[Record set]
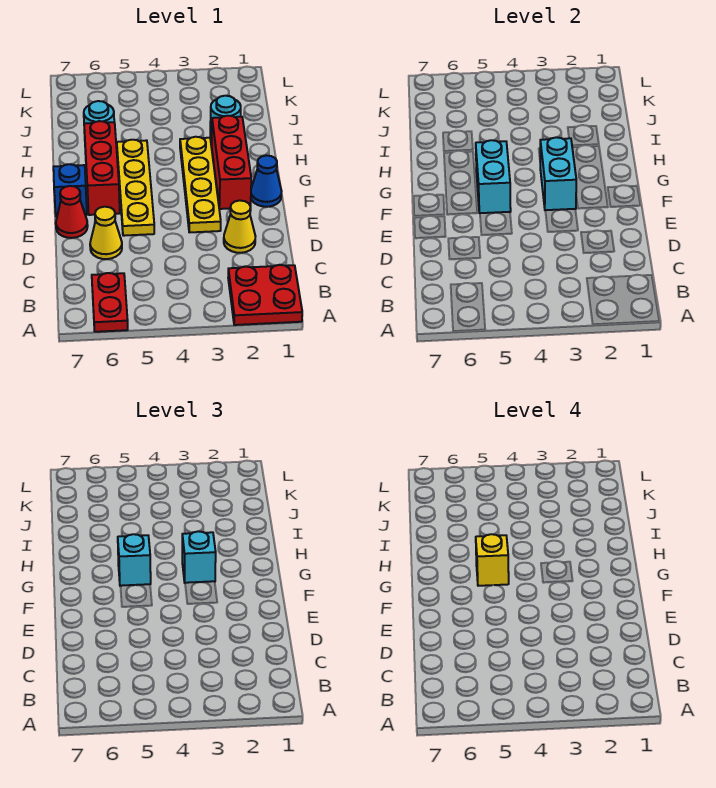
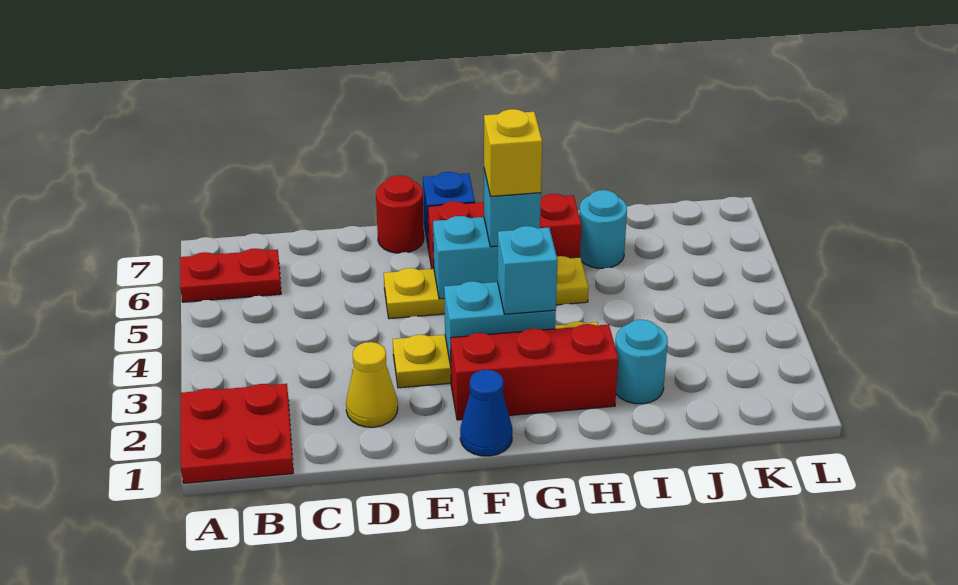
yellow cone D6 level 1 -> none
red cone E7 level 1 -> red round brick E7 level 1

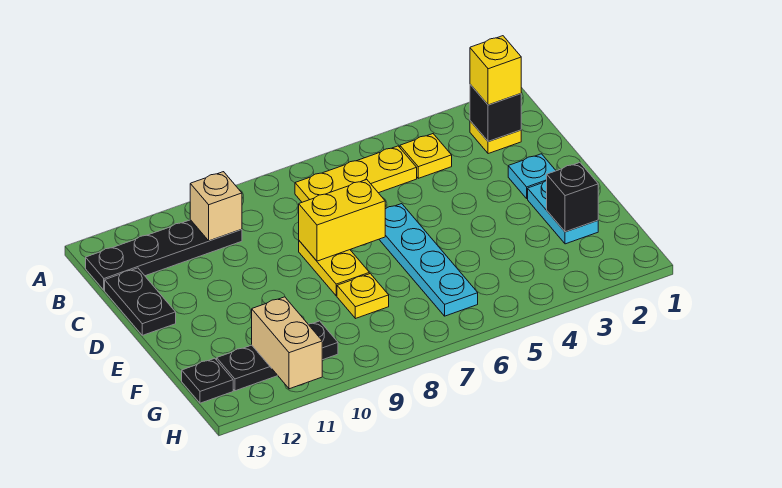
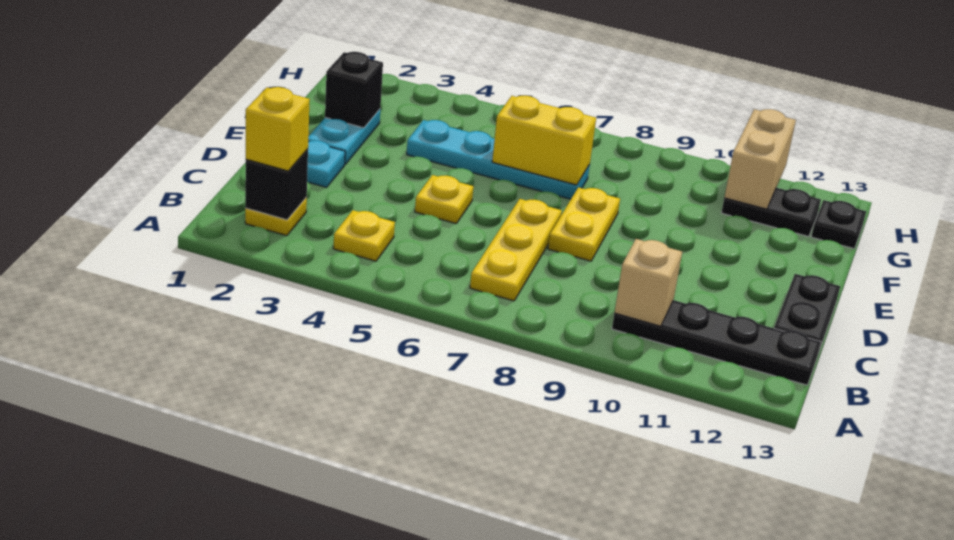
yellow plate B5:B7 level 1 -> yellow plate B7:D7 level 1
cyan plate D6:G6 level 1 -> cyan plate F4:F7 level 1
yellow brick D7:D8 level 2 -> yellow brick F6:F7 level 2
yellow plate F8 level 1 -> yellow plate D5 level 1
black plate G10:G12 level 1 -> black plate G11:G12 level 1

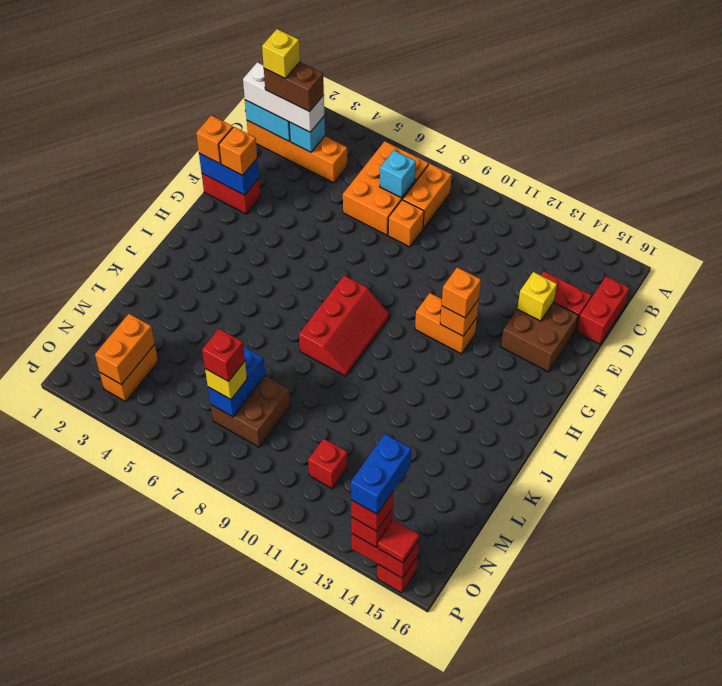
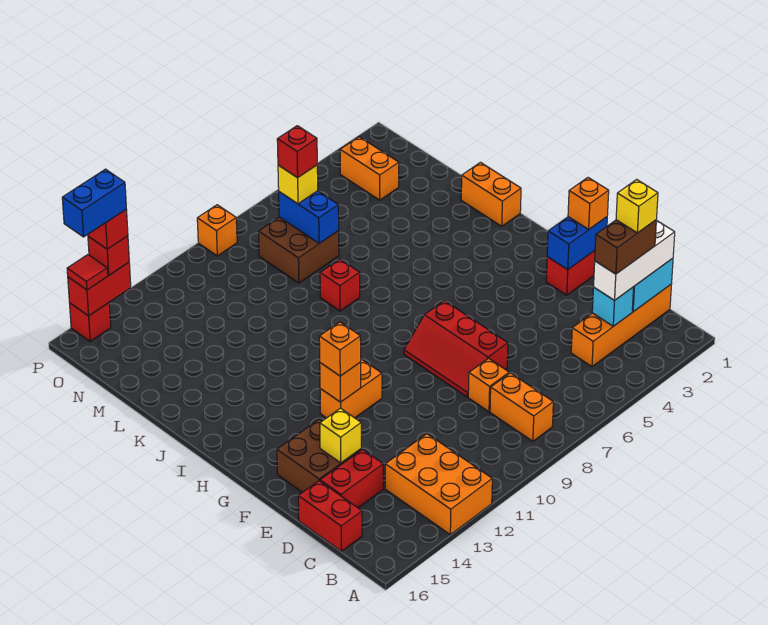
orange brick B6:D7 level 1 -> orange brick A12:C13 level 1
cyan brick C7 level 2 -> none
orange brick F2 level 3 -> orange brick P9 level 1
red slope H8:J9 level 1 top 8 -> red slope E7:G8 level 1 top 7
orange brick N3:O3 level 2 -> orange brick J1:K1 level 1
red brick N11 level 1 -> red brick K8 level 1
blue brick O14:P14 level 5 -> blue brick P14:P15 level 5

--

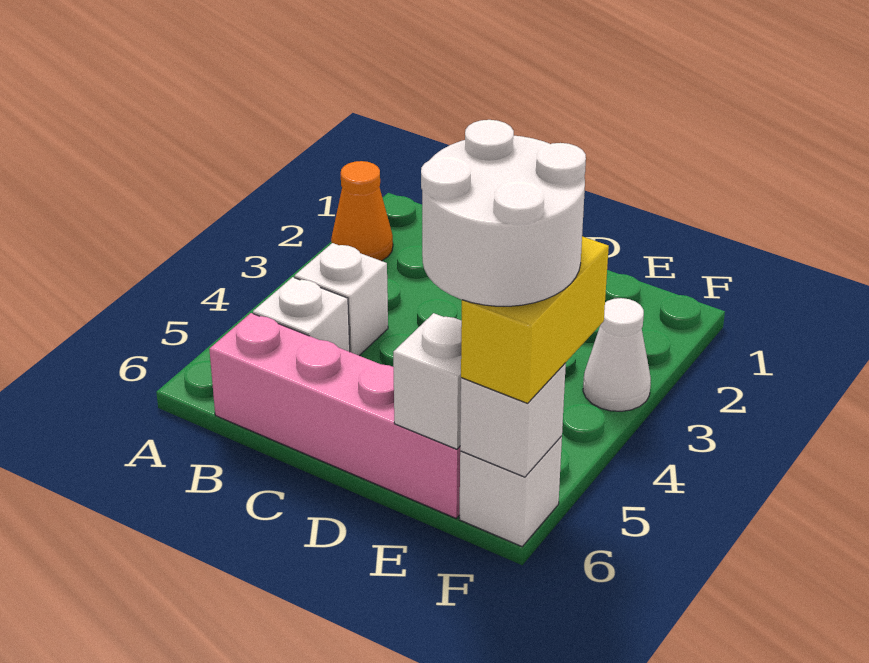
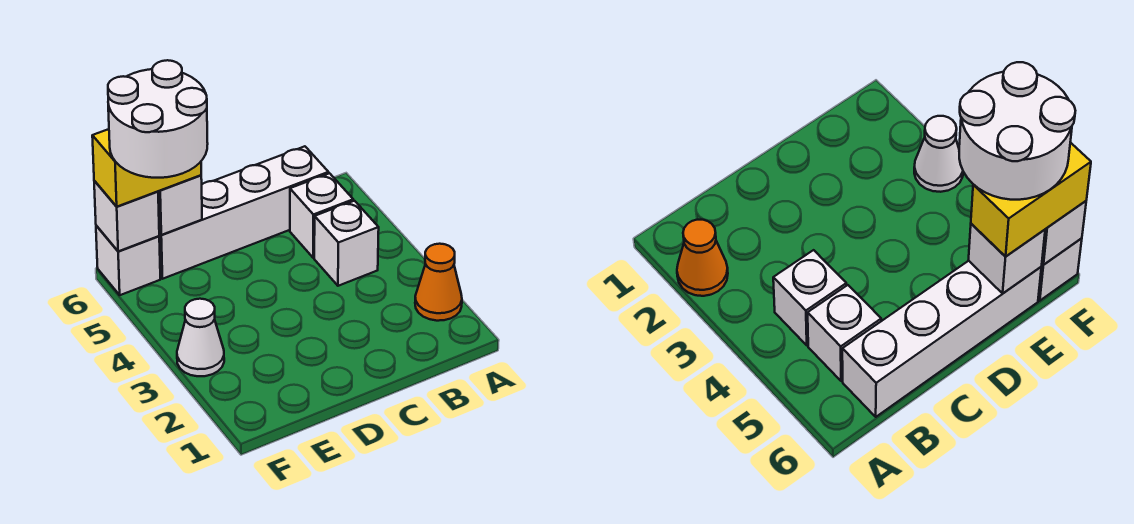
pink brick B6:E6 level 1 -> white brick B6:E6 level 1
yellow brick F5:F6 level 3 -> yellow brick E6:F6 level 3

--

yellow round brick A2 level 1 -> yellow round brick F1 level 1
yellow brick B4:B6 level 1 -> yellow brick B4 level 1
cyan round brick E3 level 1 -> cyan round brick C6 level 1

[About this task] Return each line of the material above in which the string "none" appears.

[Solved problem]
yellow cone D6 level 1 -> none
cyan brick C7 level 2 -> none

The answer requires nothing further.